Work instruction
In the records, find every line with the word "rotated" and copy it out.

### Material to process

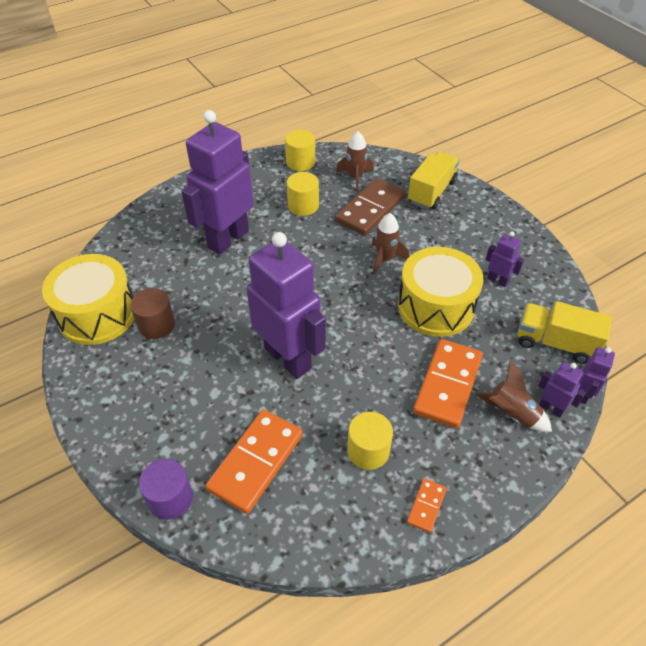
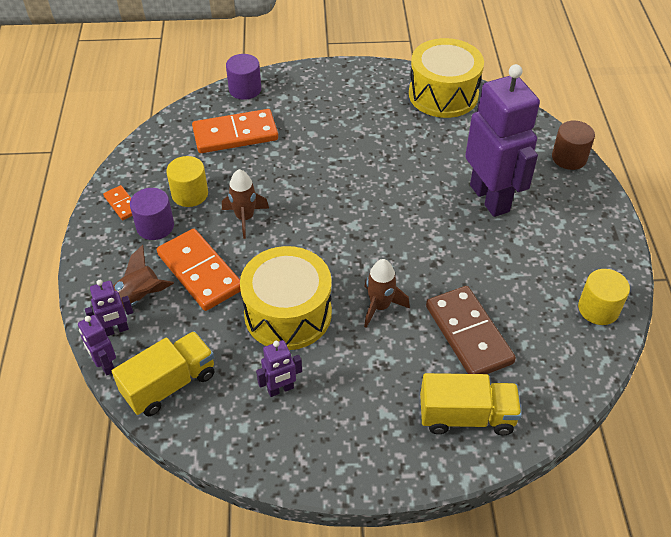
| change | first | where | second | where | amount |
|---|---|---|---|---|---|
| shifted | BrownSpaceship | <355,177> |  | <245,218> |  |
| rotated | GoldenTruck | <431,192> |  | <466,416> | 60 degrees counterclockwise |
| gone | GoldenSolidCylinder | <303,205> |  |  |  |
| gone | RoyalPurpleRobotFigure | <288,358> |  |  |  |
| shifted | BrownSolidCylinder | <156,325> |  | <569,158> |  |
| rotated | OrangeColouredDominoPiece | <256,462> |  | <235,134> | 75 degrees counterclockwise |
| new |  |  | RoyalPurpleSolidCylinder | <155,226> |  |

######

The answer
| rotated | GoldenTruck | <431,192> |  | <466,416> | 60 degrees counterclockwise |
| rotated | OrangeColouredDominoPiece | <256,462> |  | <235,134> | 75 degrees counterclockwise |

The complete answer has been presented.